→ WORK ORDER:
Output the full listing below exactly, without the pictures.

→ INPUT MATERIAL:
□ □ □ □ □

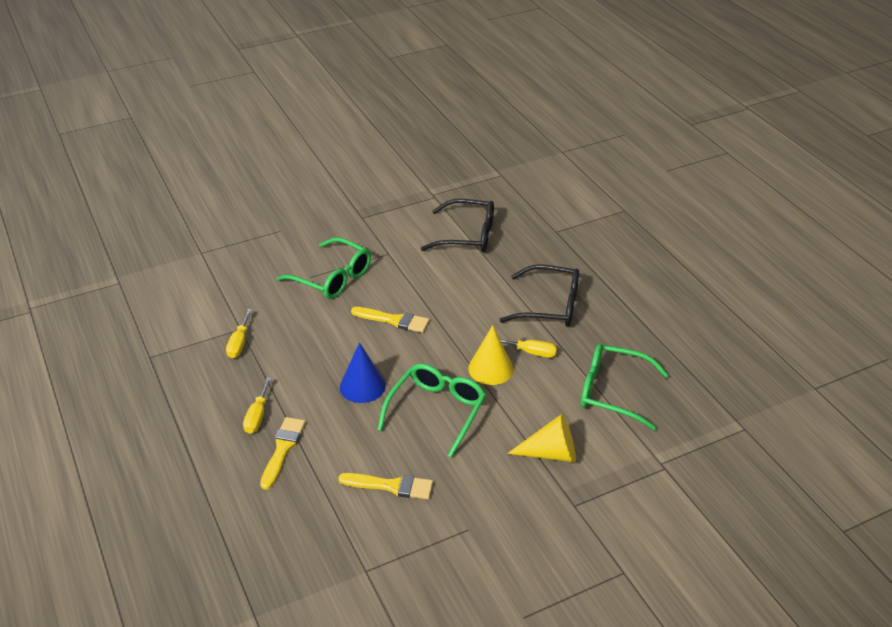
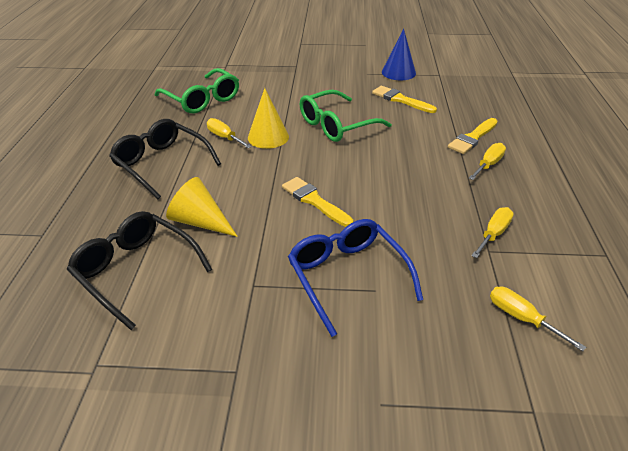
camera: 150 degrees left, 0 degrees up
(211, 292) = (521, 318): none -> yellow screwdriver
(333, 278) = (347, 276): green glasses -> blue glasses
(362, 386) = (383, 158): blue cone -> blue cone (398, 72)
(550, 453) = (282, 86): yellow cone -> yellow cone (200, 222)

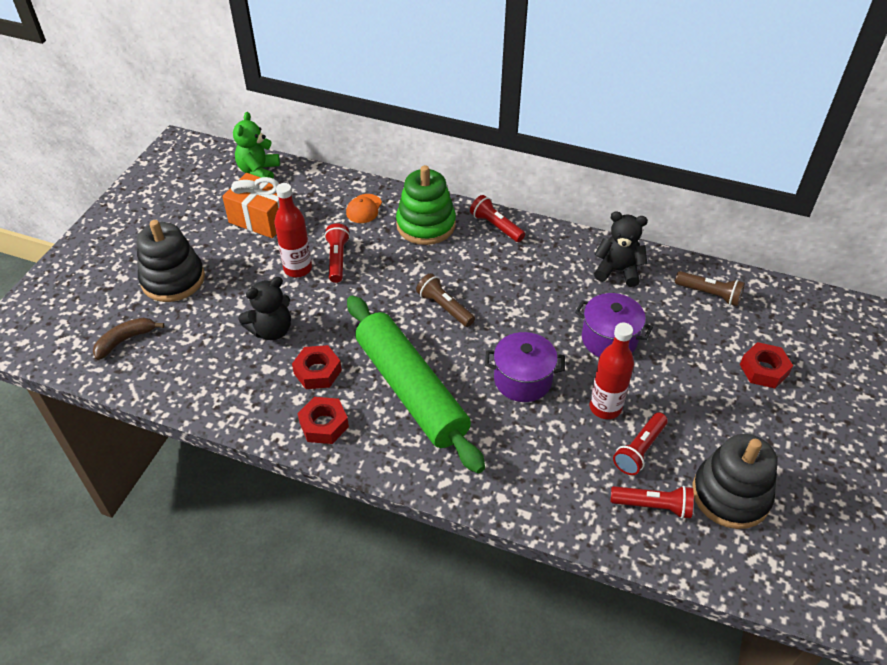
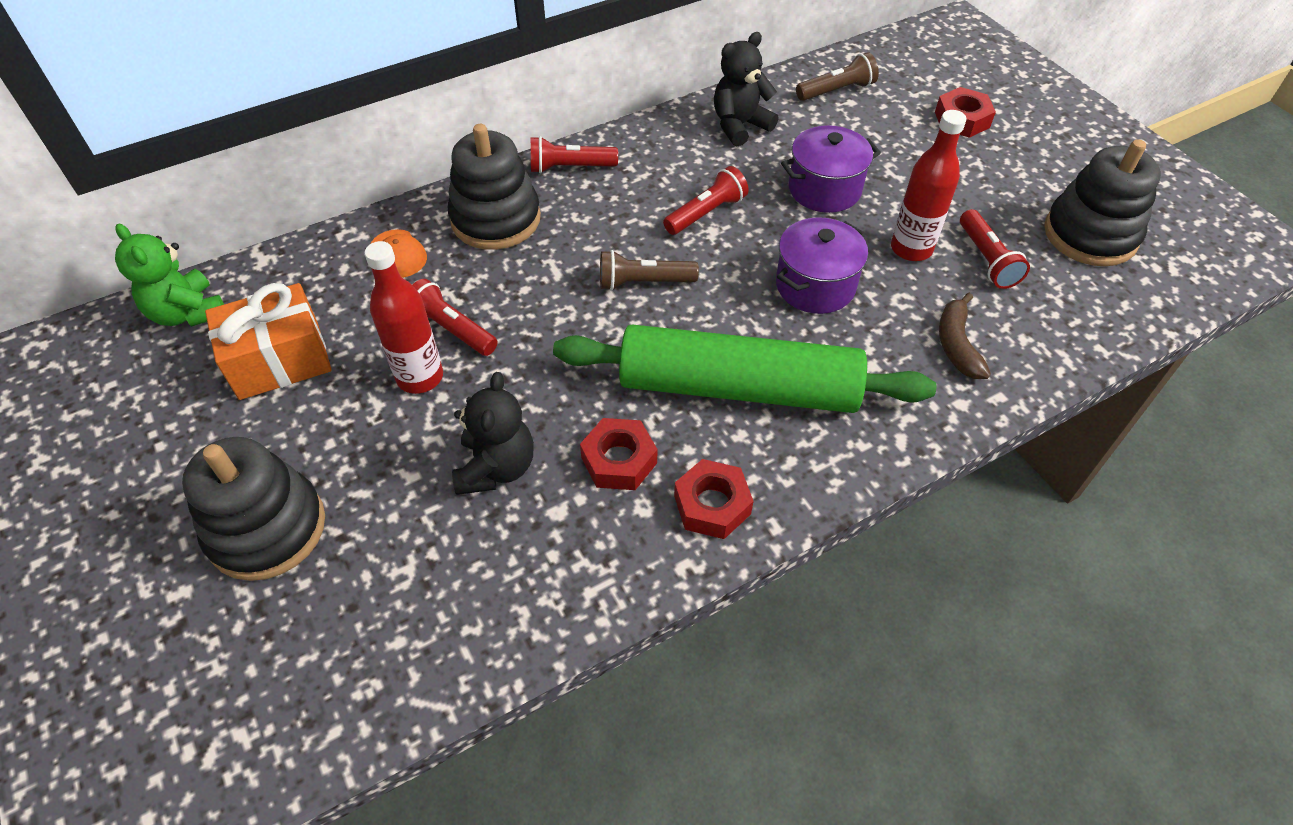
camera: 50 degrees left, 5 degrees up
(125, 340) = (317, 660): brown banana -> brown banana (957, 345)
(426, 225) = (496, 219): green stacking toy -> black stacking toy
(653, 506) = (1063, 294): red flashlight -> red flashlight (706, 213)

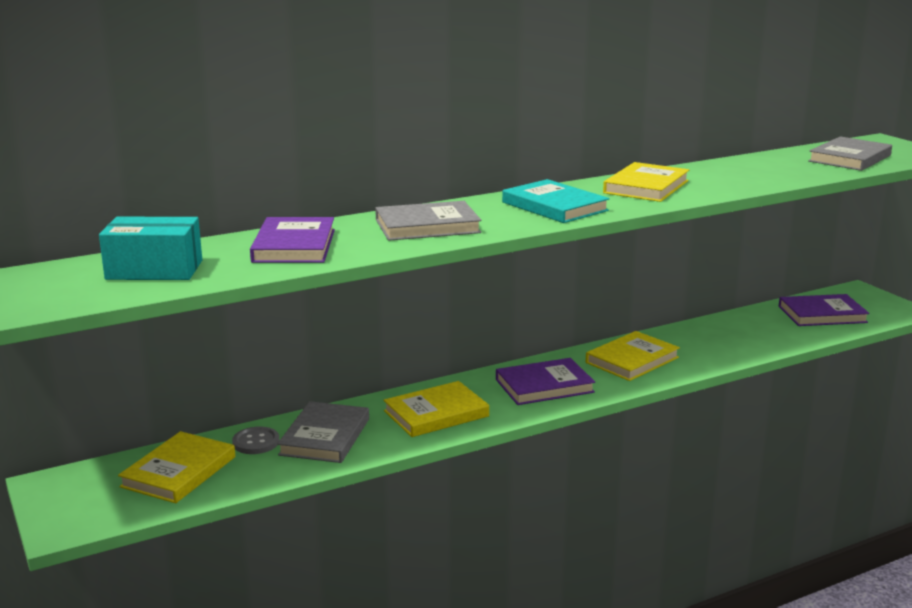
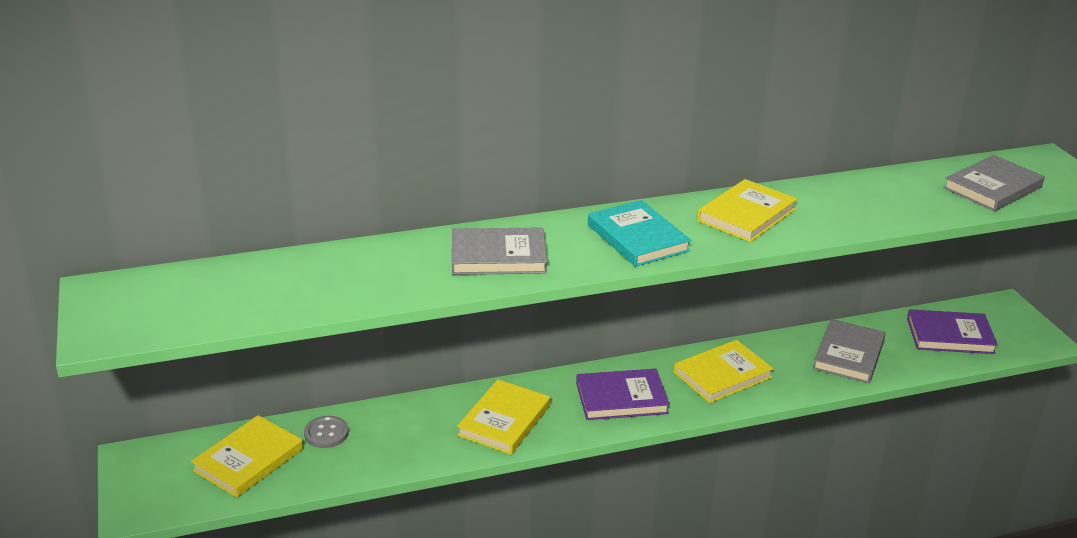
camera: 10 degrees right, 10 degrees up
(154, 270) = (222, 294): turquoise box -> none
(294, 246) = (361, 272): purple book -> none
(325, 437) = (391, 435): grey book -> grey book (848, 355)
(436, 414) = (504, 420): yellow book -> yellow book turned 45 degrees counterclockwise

□ □ □ □ □

→ TASK OUTPUT:
camera: 150 degrees left, 0 degrees up
(211, 292) = (521, 318): none -> yellow screwdriver
(333, 278) = (347, 276): green glasses -> blue glasses
(362, 386) = (383, 158): blue cone -> blue cone (398, 72)
(550, 453) = (282, 86): yellow cone -> yellow cone (200, 222)

camera: 50 degrees left, 5 degrees up
(125, 340) = (317, 660): brown banana -> brown banana (957, 345)
(426, 225) = (496, 219): green stacking toy -> black stacking toy
(653, 506) = (1063, 294): red flashlight -> red flashlight (706, 213)

camera: 10 degrees right, 10 degrees up
(154, 270) = (222, 294): turquoise box -> none
(294, 246) = (361, 272): purple book -> none
(325, 437) = (391, 435): grey book -> grey book (848, 355)
(436, 414) = (504, 420): yellow book -> yellow book turned 45 degrees counterclockwise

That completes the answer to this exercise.